(Dataset records)
========

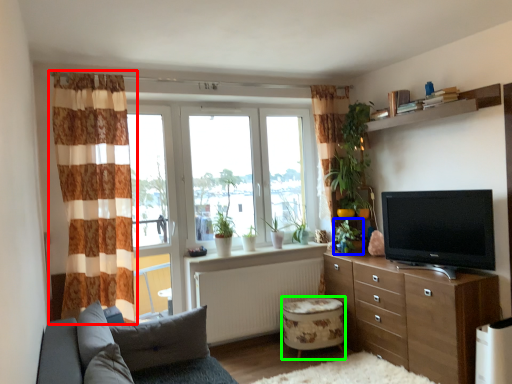
Question: Which is farther away from curtain (highlighted by a red box)? plant (highlighted by a blue box) or stool (highlighted by a green box)?

Choices:
 (A) plant
 (B) stool

Answer: (A)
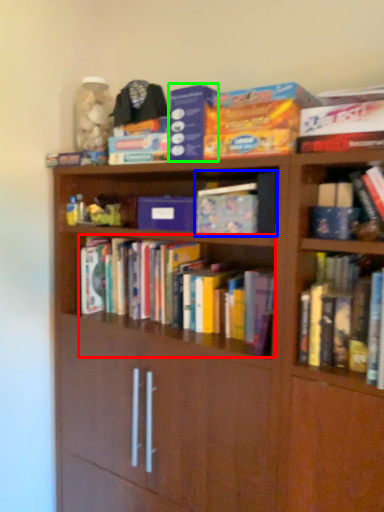
Question: Which object is the farthest from book (highlighted by a red box)? Choose among these: book (highlighted by a blue box) or paperback book (highlighted by a green box).

Choices:
 (A) book
 (B) paperback book

Answer: (B)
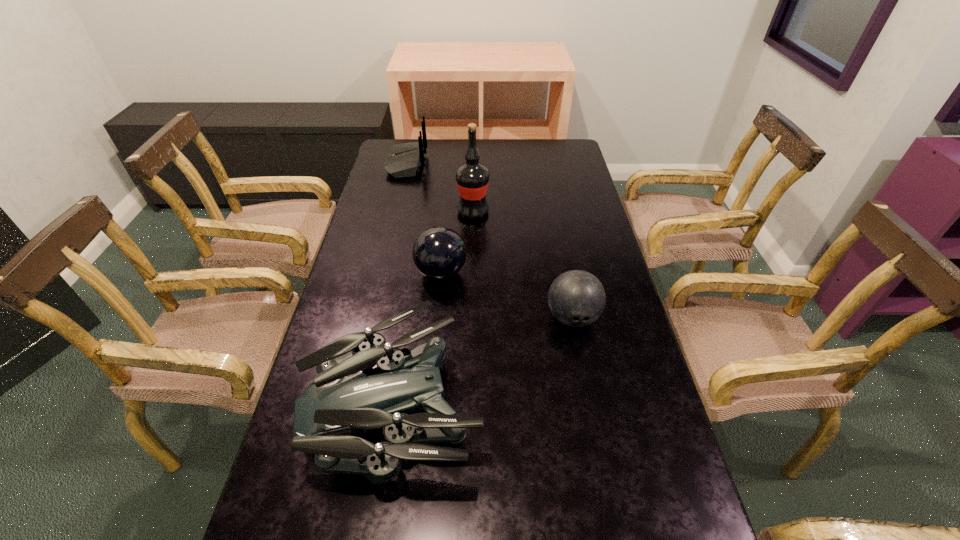
Image resolution: width=960 pixels, height=540 pixels. I want to click on vacant area at the right edge, so click(571, 171).

The height and width of the screenshot is (540, 960). I want to click on free spot between the second farthest object and the right bowling ball, so click(523, 265).

Locate an element on the screen. free space that is in between the router and the wine bottle is located at coordinates (440, 188).

Locate an element on the screen. Image resolution: width=960 pixels, height=540 pixels. object that is the fourth closest one to the tallest object is located at coordinates (342, 403).

Where is `object that is the third closest to the drone`? Image resolution: width=960 pixels, height=540 pixels. object that is the third closest to the drone is located at coordinates (472, 178).

Find the location of a particular element. the closest bowling ball to the tallest object is located at coordinates (439, 253).

Identify which bowling ball is the second nearest to the drone. Please provide its 2D coordinates. Your answer should be formatted as a tuple, i.e. [(x, y)], where the tuple contains the x and y coordinates of a point satisfying the conditions above.

[(576, 298)]

Find the location of a particular element. The height and width of the screenshot is (540, 960). vacant area that satisfies the following two spatial constraints: 1. on the back side of the drone; 2. on the back of the router is located at coordinates (432, 164).

Locate an element on the screen. free space in the image that satisfies the following two spatial constraints: 1. on the back of the wine bottle; 2. on the left side of the farthest object is located at coordinates (x=395, y=212).

Locate an element on the screen. free space in the image that satisfies the following two spatial constraints: 1. on the back of the router; 2. on the left side of the drone is located at coordinates (350, 402).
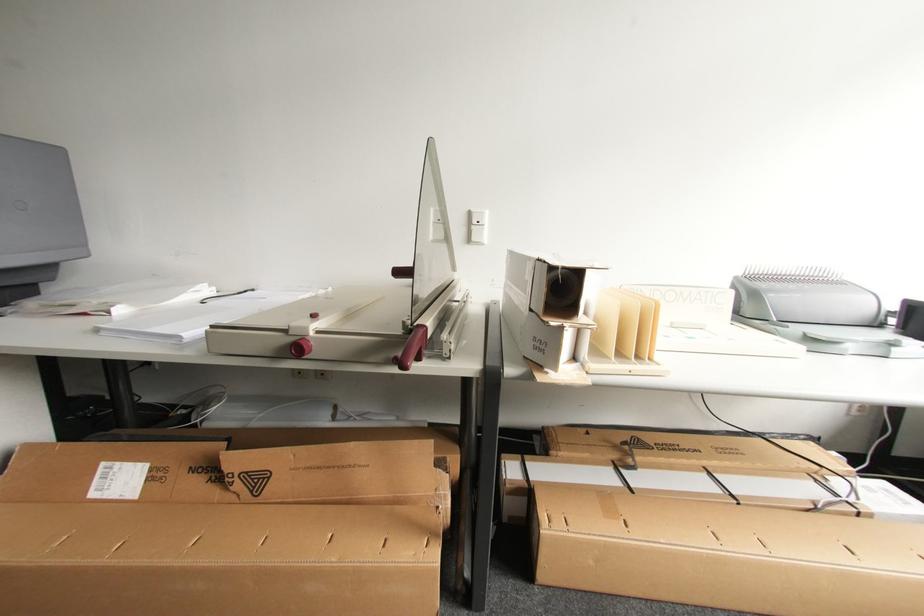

========

Work to complete ->
Report every line in the entries above that contains the word "closest", copying each such line in full.

The completed task ->
Locate an element on the screen. Image resolution: width=960 pixels, height=540 pixels. object that is the fourth closest one to the tallest object is located at coordinates (342, 403).
Where is `object that is the third closest to the drone`? Image resolution: width=960 pixels, height=540 pixels. object that is the third closest to the drone is located at coordinates (472, 178).
Find the location of a particular element. the closest bowling ball to the tallest object is located at coordinates (439, 253).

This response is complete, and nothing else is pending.